- [EXERCISE GOAL]: Check each line of the data for "degrees", and copy the ones that have it.

- [DATASET EXCERPT]:
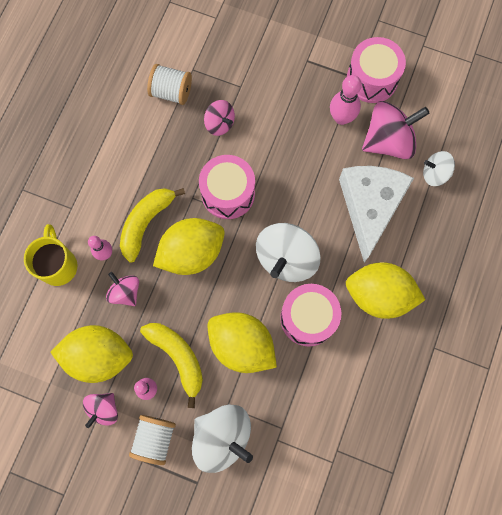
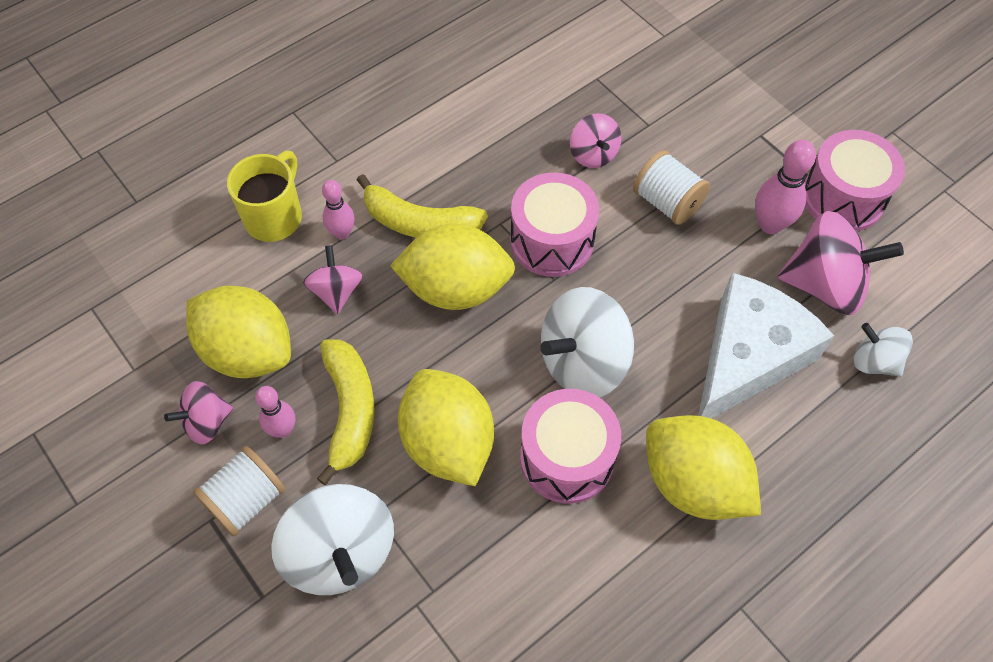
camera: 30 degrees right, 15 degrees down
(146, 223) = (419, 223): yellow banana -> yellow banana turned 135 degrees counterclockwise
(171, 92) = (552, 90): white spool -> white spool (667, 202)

- [ANSWER FOR THE TASK]:
camera: 30 degrees right, 15 degrees down
(146, 223) = (419, 223): yellow banana -> yellow banana turned 135 degrees counterclockwise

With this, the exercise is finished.